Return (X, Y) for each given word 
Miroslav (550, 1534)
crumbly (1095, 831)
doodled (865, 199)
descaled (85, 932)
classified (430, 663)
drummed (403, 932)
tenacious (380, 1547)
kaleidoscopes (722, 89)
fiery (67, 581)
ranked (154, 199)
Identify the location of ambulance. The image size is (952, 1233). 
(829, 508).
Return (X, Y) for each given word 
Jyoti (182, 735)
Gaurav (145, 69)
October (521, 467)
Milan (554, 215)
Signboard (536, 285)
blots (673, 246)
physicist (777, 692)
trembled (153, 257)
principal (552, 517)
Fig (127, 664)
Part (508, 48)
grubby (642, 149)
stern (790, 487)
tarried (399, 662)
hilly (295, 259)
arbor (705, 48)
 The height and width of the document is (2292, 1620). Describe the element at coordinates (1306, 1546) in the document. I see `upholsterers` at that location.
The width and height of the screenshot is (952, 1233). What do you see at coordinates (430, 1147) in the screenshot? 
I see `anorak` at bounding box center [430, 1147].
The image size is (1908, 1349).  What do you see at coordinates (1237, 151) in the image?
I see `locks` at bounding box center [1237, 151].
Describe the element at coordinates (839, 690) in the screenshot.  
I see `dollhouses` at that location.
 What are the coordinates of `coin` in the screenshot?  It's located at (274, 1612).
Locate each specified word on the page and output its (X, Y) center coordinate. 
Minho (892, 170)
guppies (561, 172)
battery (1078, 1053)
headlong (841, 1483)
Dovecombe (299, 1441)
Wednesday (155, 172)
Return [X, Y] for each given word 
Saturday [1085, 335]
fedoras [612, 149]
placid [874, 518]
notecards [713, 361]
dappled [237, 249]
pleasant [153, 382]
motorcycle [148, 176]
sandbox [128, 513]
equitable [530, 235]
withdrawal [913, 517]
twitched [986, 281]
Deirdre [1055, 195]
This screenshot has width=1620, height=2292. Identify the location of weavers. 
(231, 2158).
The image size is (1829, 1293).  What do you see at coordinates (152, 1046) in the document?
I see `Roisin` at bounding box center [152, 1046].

————————

▶ **Task statement**: Extract the lines that begin at the one containing "Dovecombe (299, 1441)" and stop after the one containing "(231, 2158).", copying them verbatim with both ends included.

▶ **Task answer**:
Dovecombe (299, 1441)
Wednesday (155, 172)
Return [X, Y] for each given word 
Saturday [1085, 335]
fedoras [612, 149]
placid [874, 518]
notecards [713, 361]
dappled [237, 249]
pleasant [153, 382]
motorcycle [148, 176]
sandbox [128, 513]
equitable [530, 235]
withdrawal [913, 517]
twitched [986, 281]
Deirdre [1055, 195]
This screenshot has width=1620, height=2292. Identify the location of weavers. 
(231, 2158).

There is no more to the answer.